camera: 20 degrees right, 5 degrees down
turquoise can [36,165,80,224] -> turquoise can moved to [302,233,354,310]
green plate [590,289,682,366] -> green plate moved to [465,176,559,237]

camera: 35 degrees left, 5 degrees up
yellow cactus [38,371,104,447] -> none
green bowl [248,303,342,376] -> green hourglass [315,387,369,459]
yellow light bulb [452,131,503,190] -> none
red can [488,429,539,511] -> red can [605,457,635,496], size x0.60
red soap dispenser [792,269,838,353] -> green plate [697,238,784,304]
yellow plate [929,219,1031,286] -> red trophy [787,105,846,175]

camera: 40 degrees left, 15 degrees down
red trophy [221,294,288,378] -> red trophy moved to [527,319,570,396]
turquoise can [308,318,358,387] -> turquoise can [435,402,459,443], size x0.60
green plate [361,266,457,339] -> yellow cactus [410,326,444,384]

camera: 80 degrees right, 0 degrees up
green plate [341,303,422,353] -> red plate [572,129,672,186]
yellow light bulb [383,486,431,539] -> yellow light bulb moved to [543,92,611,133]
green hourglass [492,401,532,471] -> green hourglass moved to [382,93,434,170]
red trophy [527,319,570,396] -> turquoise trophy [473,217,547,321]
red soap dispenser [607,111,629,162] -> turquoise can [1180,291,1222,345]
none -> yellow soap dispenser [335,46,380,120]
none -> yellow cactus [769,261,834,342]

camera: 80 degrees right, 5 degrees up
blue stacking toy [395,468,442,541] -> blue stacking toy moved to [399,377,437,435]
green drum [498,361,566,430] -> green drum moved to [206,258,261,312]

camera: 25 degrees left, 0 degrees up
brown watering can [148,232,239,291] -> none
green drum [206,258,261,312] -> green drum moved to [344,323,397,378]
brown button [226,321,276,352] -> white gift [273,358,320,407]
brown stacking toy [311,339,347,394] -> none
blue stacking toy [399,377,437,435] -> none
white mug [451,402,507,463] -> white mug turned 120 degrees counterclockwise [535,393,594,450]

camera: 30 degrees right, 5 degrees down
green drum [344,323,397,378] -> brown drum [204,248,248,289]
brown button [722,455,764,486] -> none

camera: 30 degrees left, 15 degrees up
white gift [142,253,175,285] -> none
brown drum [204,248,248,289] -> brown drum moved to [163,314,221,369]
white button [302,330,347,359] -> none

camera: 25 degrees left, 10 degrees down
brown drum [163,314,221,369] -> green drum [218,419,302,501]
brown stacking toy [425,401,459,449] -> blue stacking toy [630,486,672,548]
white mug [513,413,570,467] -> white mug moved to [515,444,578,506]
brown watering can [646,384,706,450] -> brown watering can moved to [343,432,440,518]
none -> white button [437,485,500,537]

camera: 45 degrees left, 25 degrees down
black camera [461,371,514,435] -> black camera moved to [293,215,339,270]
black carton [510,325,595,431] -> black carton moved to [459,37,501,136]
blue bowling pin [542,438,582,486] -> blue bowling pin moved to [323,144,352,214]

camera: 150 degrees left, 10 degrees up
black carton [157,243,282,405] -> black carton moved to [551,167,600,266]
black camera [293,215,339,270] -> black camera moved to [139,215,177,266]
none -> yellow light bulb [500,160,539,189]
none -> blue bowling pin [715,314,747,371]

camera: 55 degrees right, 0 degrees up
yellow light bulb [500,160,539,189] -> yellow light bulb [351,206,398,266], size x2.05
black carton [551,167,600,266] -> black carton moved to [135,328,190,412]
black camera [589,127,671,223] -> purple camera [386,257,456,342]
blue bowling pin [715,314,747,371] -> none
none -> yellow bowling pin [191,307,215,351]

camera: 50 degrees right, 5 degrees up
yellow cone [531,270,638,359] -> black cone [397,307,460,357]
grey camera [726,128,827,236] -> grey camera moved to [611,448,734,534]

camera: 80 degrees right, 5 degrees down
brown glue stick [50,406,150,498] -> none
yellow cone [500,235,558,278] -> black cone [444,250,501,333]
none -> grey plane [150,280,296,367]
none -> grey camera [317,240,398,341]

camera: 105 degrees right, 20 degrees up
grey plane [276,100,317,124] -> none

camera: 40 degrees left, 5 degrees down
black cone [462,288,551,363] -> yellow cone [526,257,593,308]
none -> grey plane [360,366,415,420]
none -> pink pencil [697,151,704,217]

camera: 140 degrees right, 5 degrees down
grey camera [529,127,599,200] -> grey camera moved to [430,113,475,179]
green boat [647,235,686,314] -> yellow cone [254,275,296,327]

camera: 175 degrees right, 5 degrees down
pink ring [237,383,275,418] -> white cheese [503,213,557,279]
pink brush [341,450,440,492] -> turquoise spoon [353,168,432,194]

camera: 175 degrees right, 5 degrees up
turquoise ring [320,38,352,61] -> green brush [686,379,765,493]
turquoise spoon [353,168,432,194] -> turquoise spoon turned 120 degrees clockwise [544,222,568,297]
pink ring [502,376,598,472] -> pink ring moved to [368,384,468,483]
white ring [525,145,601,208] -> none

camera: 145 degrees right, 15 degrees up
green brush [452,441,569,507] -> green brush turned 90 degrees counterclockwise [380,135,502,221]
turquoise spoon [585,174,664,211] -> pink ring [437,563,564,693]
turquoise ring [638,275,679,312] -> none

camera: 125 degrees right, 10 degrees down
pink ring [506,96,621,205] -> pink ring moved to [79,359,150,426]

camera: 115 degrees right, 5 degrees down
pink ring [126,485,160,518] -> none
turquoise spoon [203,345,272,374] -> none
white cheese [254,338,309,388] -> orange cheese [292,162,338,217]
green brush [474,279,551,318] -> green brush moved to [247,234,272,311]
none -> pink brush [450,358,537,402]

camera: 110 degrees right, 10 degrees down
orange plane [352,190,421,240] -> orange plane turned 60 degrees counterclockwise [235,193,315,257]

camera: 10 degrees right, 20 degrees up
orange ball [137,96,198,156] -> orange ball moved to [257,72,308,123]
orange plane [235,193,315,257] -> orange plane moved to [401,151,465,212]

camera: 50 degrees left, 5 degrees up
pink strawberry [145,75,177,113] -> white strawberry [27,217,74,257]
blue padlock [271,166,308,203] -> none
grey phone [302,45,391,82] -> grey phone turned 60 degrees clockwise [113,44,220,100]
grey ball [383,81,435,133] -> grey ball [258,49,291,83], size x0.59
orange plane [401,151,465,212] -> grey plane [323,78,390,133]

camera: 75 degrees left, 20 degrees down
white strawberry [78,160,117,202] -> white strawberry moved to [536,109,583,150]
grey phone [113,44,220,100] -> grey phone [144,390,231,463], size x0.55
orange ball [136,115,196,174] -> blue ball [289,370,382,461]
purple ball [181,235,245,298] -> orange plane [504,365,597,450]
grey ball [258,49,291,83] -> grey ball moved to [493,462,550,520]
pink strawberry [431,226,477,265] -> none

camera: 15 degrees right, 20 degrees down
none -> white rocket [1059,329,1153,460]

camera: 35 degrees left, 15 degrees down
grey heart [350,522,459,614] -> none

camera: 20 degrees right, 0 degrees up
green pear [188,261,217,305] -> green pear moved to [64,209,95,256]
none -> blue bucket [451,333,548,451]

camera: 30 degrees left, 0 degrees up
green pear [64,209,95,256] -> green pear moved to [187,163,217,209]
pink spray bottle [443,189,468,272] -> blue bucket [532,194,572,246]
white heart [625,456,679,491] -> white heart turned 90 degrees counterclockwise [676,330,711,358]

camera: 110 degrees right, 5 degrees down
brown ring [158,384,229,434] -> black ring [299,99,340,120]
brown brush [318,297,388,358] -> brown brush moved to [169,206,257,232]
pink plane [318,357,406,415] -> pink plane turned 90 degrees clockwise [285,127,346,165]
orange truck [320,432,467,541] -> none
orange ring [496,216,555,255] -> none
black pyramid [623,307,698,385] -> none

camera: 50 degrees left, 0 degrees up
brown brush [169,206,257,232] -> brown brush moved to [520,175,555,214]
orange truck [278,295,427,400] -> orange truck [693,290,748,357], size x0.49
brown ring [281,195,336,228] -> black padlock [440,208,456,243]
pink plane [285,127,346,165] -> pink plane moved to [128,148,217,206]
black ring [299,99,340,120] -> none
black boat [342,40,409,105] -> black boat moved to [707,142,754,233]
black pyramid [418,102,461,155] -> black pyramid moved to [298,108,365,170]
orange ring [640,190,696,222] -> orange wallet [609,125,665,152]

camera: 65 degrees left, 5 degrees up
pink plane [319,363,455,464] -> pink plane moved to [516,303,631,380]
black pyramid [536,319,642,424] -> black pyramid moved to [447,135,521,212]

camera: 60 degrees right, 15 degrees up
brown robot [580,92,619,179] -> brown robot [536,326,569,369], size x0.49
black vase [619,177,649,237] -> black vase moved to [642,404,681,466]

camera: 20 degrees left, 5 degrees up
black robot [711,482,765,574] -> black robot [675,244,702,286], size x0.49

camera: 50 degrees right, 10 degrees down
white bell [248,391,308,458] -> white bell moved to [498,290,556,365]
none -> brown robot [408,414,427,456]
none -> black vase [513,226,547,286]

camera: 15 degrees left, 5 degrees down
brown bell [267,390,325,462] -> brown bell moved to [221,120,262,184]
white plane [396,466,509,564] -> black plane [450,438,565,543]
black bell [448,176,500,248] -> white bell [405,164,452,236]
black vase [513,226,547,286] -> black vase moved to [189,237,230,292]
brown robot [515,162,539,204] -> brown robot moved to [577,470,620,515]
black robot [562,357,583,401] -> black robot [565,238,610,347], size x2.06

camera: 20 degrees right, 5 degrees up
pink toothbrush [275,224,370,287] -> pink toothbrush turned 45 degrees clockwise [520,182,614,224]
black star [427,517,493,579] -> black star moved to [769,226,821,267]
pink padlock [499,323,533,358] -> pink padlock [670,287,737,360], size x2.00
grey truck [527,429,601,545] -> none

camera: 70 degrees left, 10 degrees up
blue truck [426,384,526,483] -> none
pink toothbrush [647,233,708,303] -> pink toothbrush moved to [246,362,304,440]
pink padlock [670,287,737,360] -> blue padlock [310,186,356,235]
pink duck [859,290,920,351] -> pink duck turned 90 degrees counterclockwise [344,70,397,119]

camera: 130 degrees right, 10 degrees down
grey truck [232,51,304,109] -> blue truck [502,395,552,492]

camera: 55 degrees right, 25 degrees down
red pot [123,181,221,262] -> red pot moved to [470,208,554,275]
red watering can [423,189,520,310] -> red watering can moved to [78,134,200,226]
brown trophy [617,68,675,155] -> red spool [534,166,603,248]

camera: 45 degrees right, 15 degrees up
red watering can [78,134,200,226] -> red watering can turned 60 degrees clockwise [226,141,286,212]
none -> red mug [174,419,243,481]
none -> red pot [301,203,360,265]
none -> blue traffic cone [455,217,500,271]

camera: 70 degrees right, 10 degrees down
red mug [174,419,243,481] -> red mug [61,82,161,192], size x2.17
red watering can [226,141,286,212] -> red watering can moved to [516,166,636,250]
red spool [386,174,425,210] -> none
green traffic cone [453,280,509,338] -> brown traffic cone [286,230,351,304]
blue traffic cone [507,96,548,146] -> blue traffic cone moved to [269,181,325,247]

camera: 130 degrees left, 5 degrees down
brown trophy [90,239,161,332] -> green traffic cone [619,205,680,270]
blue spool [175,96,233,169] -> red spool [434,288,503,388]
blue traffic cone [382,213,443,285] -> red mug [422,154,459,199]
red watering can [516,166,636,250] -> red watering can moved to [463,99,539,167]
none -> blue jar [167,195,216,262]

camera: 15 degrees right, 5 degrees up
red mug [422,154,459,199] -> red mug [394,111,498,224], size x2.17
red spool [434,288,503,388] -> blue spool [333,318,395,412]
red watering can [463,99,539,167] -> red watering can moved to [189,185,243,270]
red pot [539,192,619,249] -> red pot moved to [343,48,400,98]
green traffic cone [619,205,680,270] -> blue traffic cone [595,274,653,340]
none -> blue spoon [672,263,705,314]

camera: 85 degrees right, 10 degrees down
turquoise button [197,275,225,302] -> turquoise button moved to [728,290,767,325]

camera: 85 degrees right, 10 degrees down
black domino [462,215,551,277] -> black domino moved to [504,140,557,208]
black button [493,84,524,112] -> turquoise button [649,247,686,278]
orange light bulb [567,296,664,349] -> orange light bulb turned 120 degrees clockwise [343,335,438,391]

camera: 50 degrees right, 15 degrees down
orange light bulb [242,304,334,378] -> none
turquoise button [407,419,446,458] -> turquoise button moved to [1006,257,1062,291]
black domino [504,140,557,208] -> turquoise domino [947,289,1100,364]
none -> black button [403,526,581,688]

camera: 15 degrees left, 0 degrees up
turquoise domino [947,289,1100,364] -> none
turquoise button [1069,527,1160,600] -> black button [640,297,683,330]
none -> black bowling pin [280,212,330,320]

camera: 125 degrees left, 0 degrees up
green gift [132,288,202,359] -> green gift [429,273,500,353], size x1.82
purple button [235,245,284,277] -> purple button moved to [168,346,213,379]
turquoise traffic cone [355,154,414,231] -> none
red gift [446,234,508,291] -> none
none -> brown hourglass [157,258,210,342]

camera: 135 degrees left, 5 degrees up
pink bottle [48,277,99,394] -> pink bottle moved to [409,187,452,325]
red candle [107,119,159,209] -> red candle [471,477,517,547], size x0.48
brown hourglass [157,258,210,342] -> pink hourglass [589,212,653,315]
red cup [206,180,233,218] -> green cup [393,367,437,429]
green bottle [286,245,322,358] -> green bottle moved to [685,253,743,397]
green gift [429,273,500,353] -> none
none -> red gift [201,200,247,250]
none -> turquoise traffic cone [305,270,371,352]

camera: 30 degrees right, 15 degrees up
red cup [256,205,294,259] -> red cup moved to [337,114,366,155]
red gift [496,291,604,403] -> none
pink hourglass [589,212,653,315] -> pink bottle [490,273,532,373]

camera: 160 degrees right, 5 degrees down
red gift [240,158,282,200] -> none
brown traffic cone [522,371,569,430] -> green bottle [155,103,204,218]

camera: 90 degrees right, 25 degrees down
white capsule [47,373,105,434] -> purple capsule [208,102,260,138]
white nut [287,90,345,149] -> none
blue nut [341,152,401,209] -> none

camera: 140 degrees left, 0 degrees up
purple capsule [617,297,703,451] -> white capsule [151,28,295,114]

_Problem to work on_
Please copy, exactly as written, every line in the listing above from the line with "pink ring [126,485,160,518] -> none" up to and including the line with "camera: 110 degrees right, 10 degrees down".

_The completed task_
pink ring [126,485,160,518] -> none
turquoise spoon [203,345,272,374] -> none
white cheese [254,338,309,388] -> orange cheese [292,162,338,217]
green brush [474,279,551,318] -> green brush moved to [247,234,272,311]
none -> pink brush [450,358,537,402]

camera: 110 degrees right, 10 degrees down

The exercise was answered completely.